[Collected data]
..............................

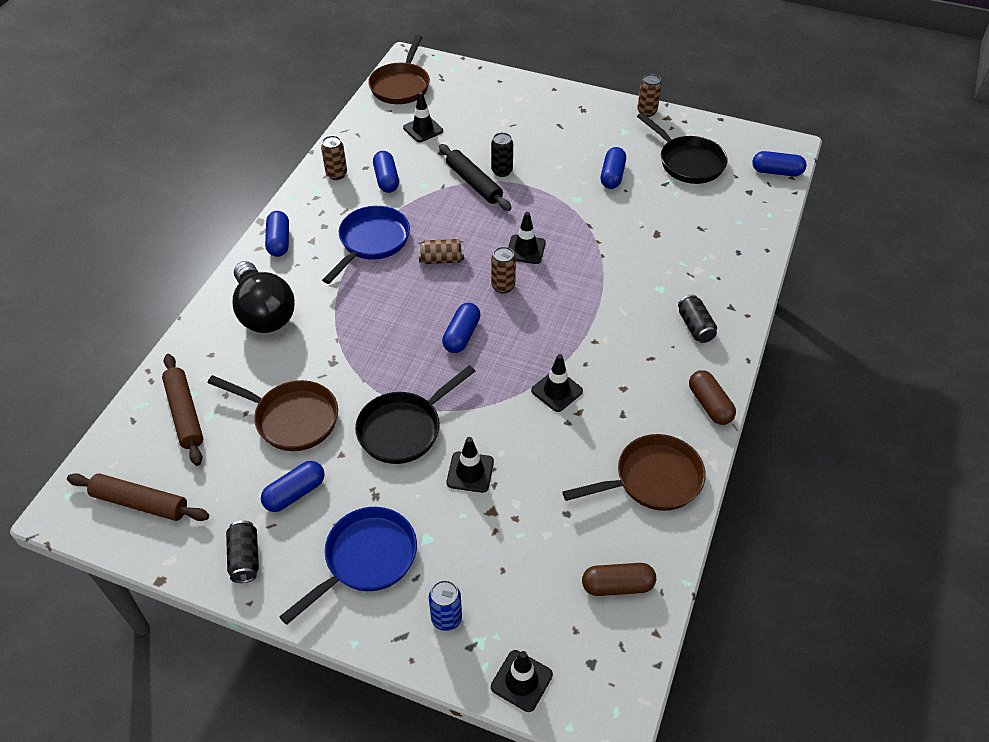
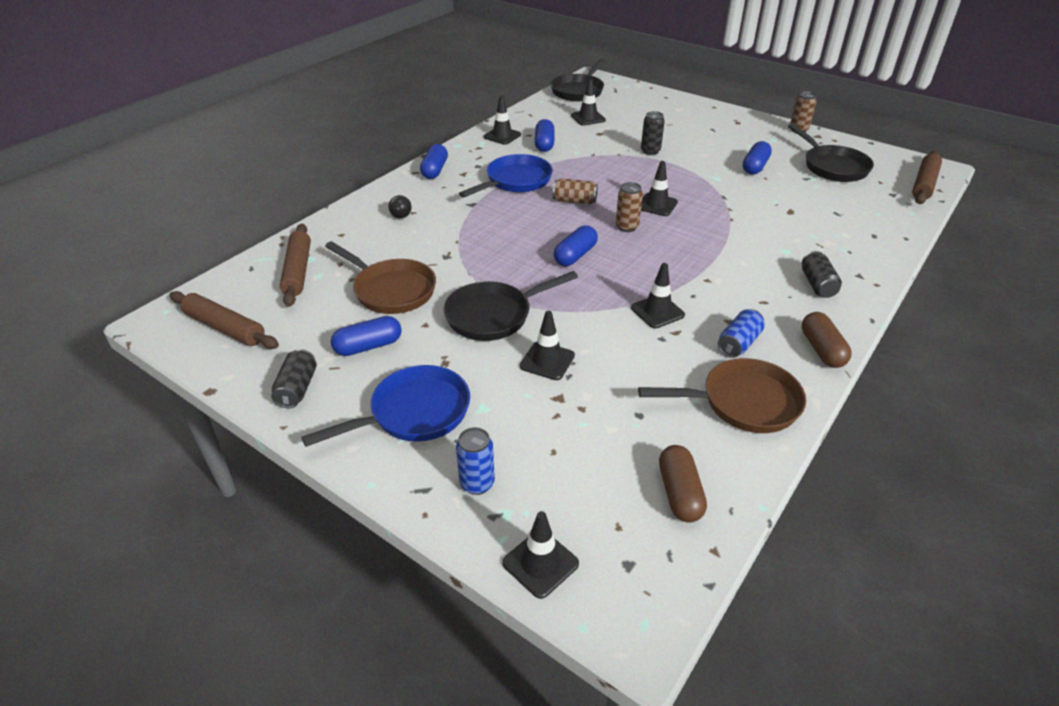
camera: 15 degrees right, 10 degrees down
(264, 313) = (400, 214): black light bulb -> black light bulb, size x0.41
(336, 174) = (502, 136): brown can -> black traffic cone
(401, 86) = (578, 91): brown pan -> black pan
(474, 183) = (622, 156): black rolling pin -> none
(617, 586) = (679, 493): brown capsule -> brown capsule turned 75 degrees clockwise
(637, 413) = (738, 343): none -> blue can
(776, 172) = (924, 184): blue capsule -> brown rolling pin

..............................

About this exercise:
Pick out, from the lines above, every one that contains the string "brown".

Written solution:
(336, 174) = (502, 136): brown can -> black traffic cone
(401, 86) = (578, 91): brown pan -> black pan
(617, 586) = (679, 493): brown capsule -> brown capsule turned 75 degrees clockwise
(776, 172) = (924, 184): blue capsule -> brown rolling pin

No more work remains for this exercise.